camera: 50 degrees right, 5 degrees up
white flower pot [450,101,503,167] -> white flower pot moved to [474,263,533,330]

.....

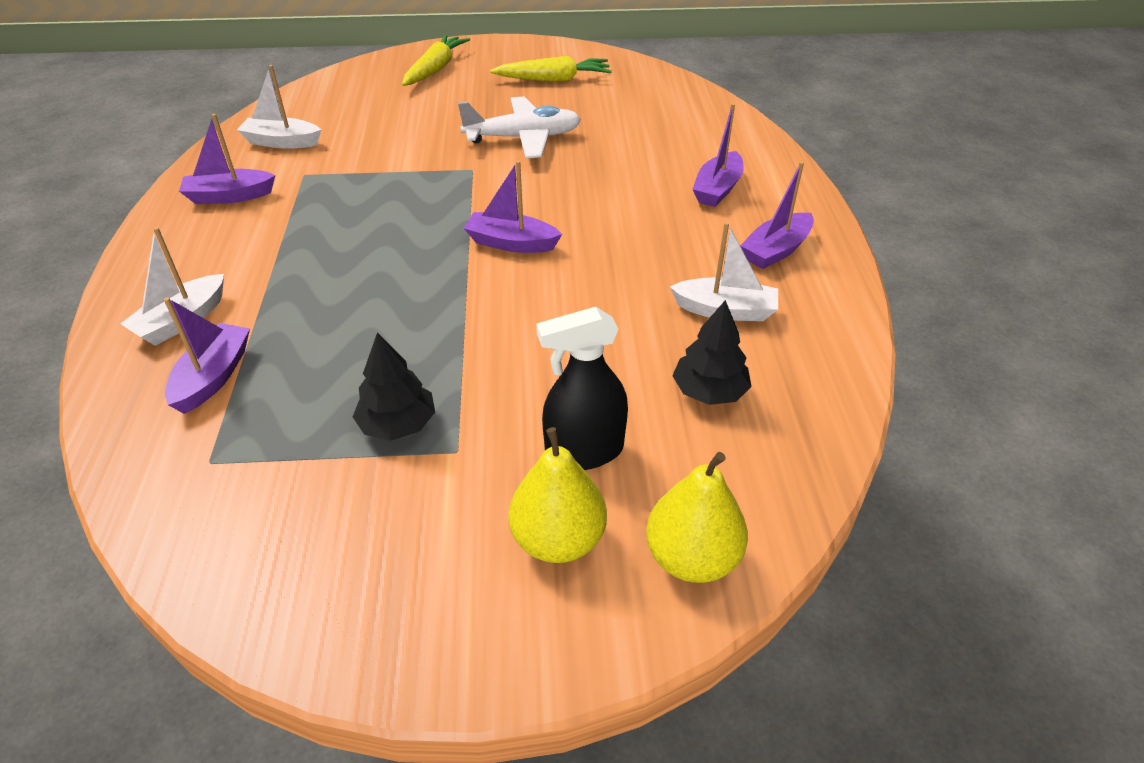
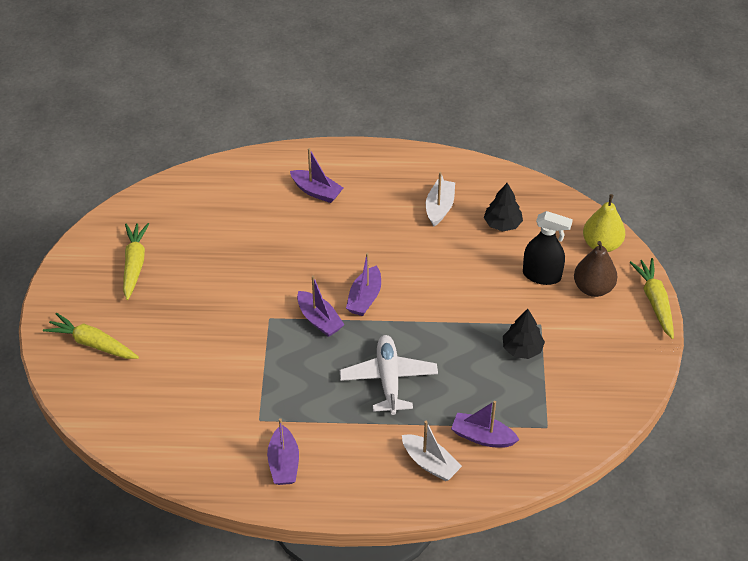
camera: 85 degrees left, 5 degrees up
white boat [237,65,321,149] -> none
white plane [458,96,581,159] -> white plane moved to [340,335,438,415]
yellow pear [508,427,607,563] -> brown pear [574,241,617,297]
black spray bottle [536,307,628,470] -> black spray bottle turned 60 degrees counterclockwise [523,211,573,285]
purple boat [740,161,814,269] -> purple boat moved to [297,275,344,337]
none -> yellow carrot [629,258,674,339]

.....

What needs to be done
What is needed is every line from the data above that includes the string "moved", copied out.

Written response
white flower pot [450,101,503,167] -> white flower pot moved to [474,263,533,330]
white plane [458,96,581,159] -> white plane moved to [340,335,438,415]
purple boat [740,161,814,269] -> purple boat moved to [297,275,344,337]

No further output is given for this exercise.